═════ EXCERPTED DATA ═════
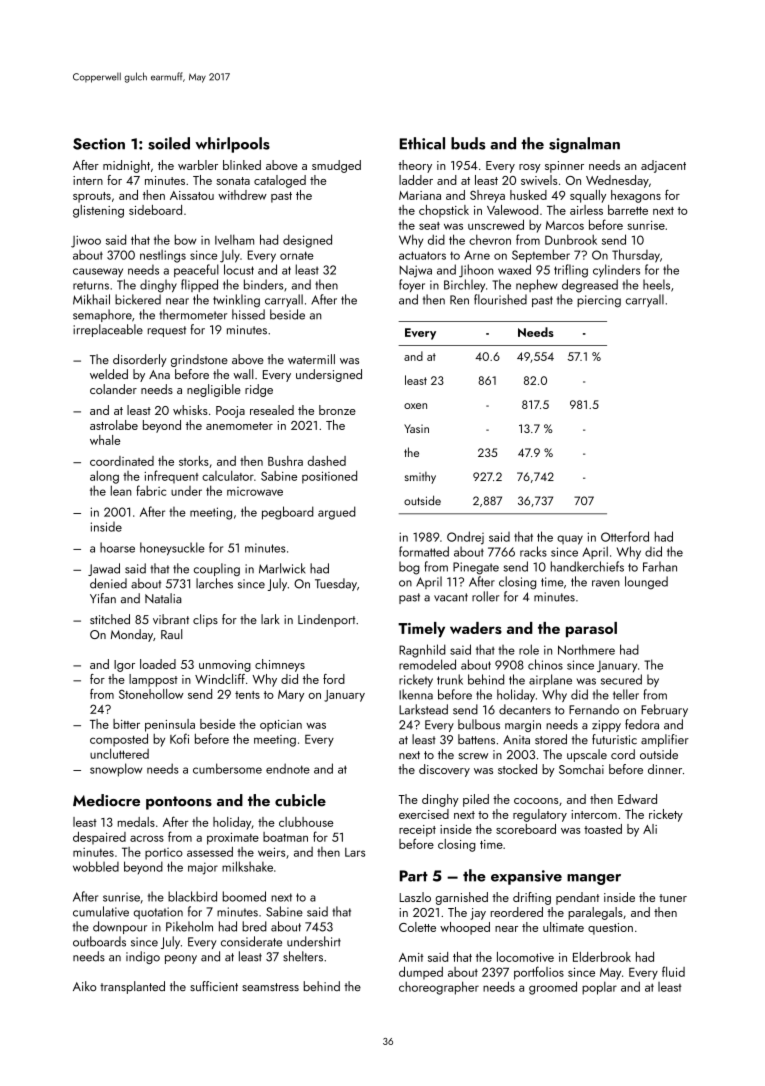 The height and width of the screenshot is (1086, 765). Describe the element at coordinates (533, 551) in the screenshot. I see `racks` at that location.
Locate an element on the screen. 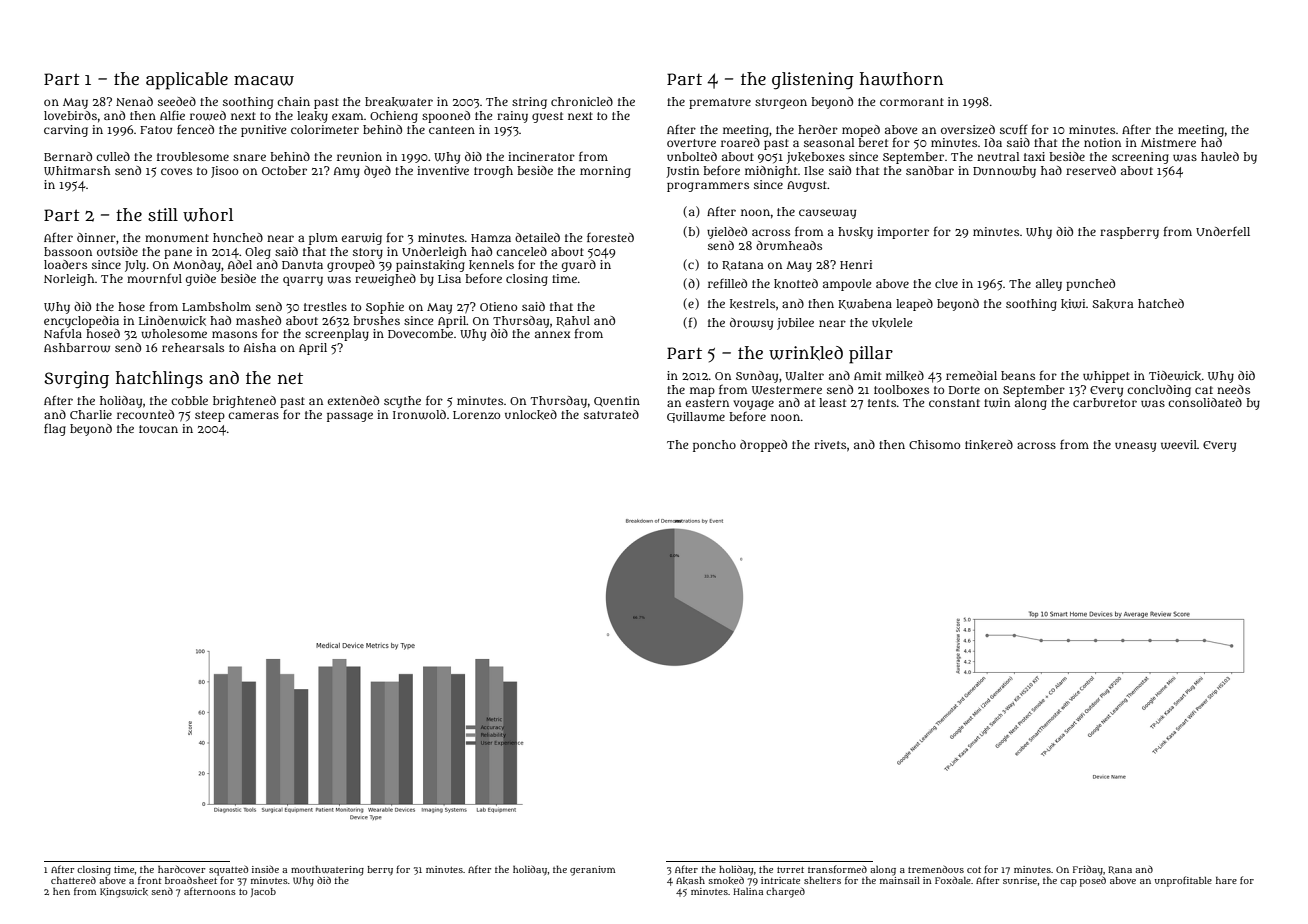 The width and height of the screenshot is (1308, 924). pillar is located at coordinates (871, 355).
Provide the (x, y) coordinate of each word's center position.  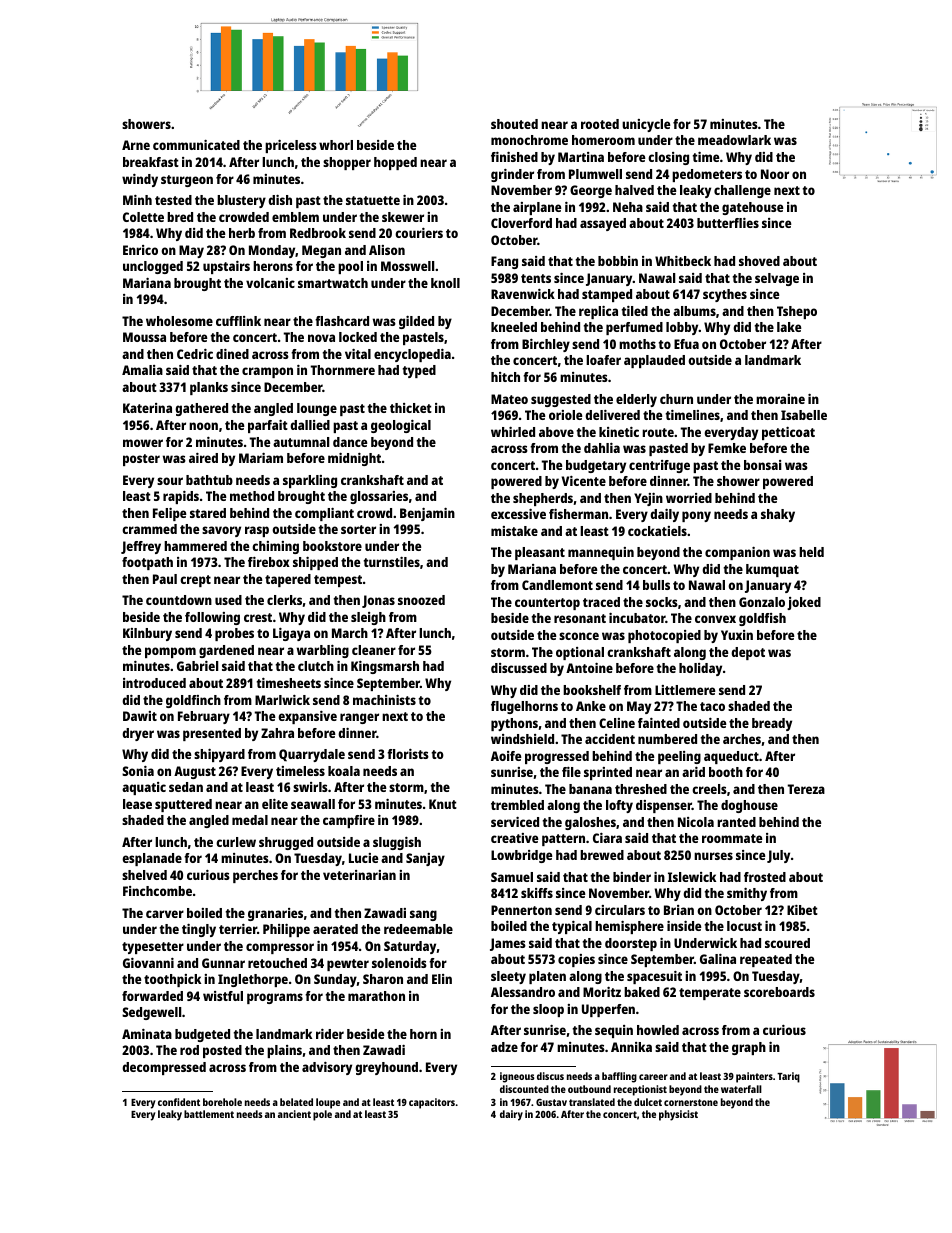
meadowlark (734, 140)
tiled (635, 311)
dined (232, 354)
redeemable (418, 929)
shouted (514, 124)
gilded (416, 322)
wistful (223, 996)
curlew (236, 842)
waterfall (741, 1089)
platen (547, 977)
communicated (196, 145)
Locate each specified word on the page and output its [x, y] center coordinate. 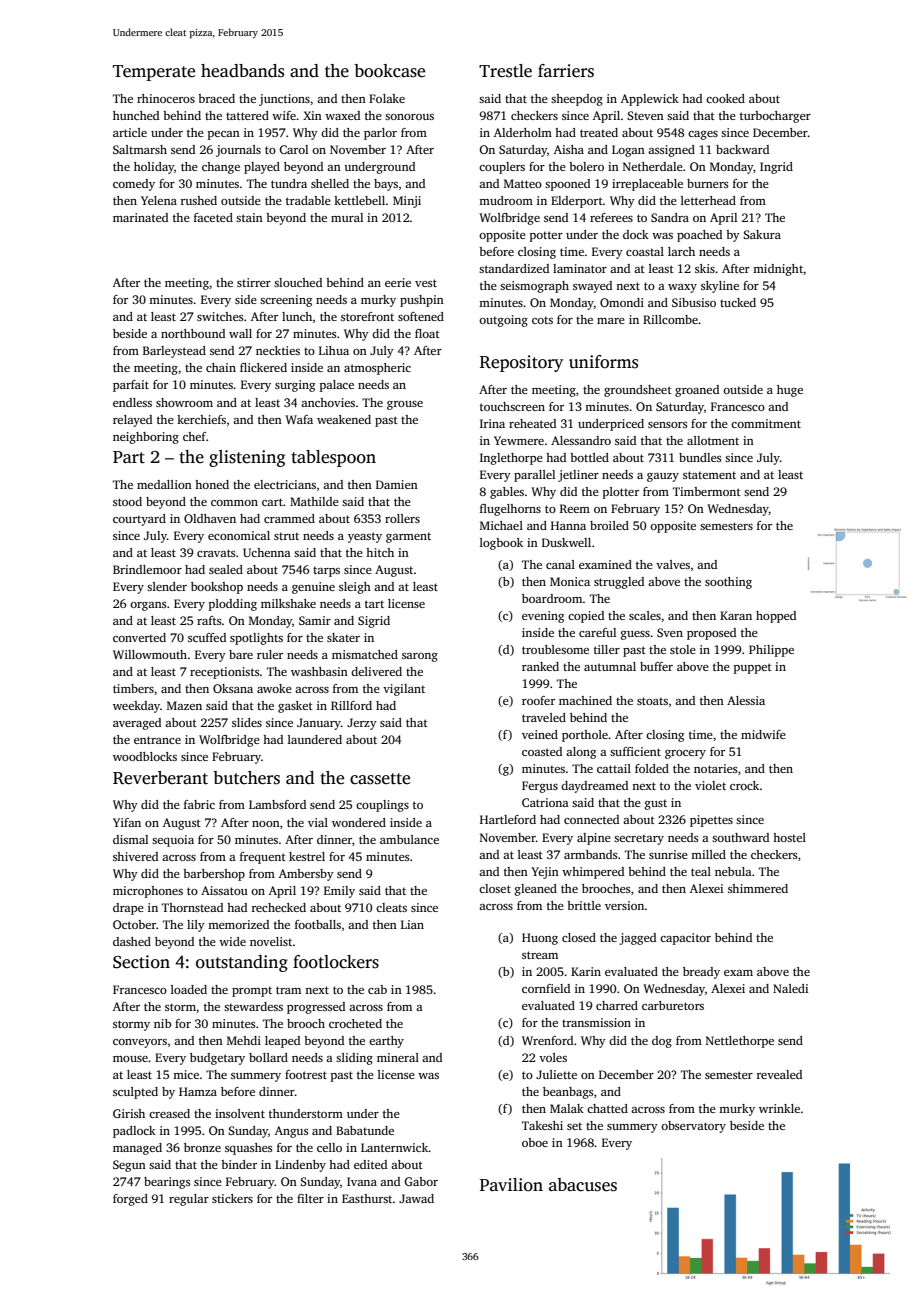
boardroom [552, 598]
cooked [725, 98]
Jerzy [362, 724]
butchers [246, 778]
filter [310, 1198]
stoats [652, 701]
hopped [776, 617]
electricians [285, 484]
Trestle [505, 71]
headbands [242, 71]
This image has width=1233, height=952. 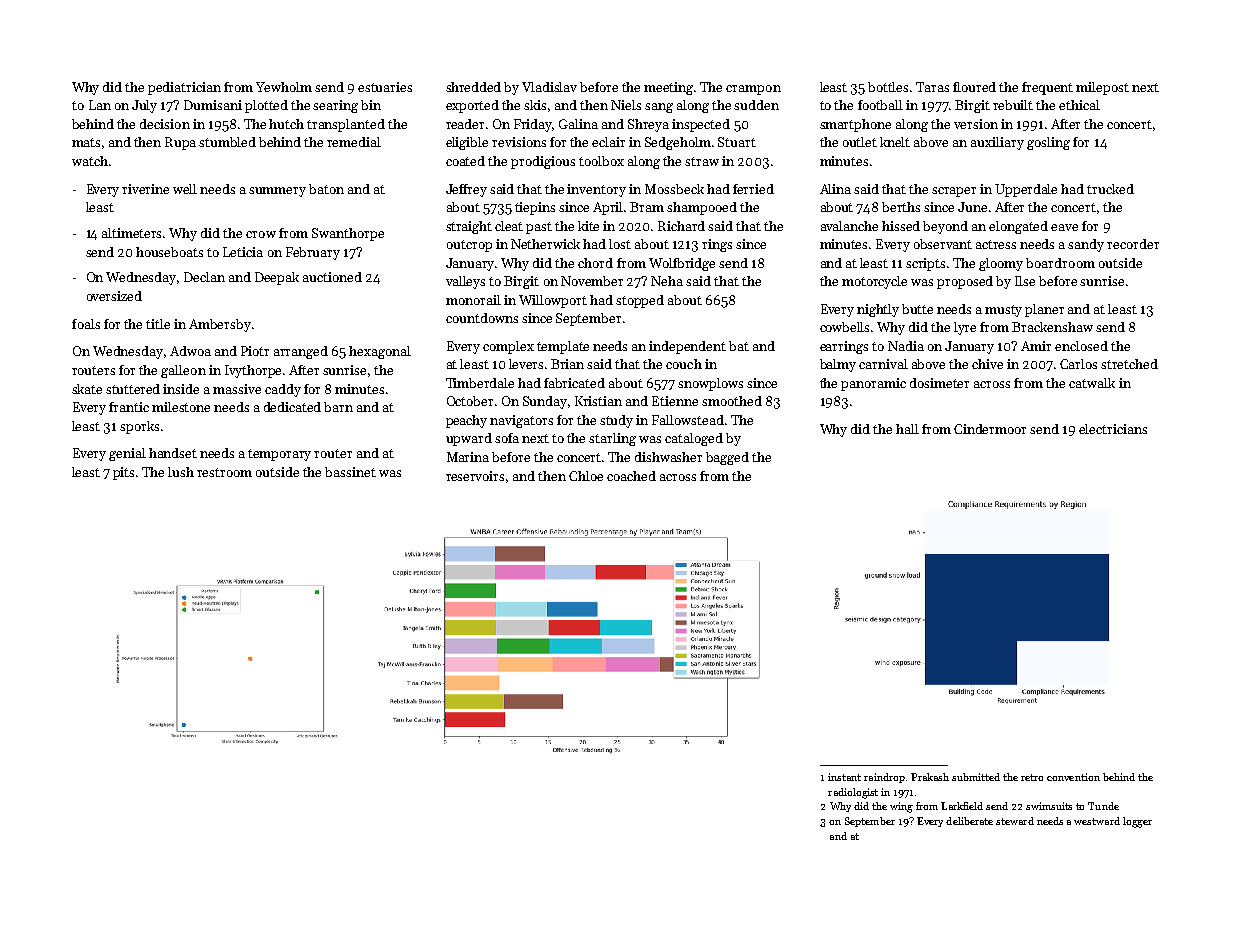 I want to click on knelt, so click(x=895, y=142).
═════
» STATED EXERCISE
Can you convert the data above into a Markdown table with the columns Number and Text, starting at the line that contains "dined (232, 354)" and ending at the line that contains "communicated (196, 145)", leaving out blank lines?

» REPLY
| Number | Text |
|---|---|
| 1 | dined (232, 354) |
| 2 | redeemable (418, 929) |
| 3 | shouted (514, 124) |
| 4 | gilded (416, 322) |
| 5 | wistful (223, 996) |
| 6 | curlew (236, 842) |
| 7 | waterfall (741, 1089) |
| 8 | platen (547, 977) |
| 9 | communicated (196, 145) |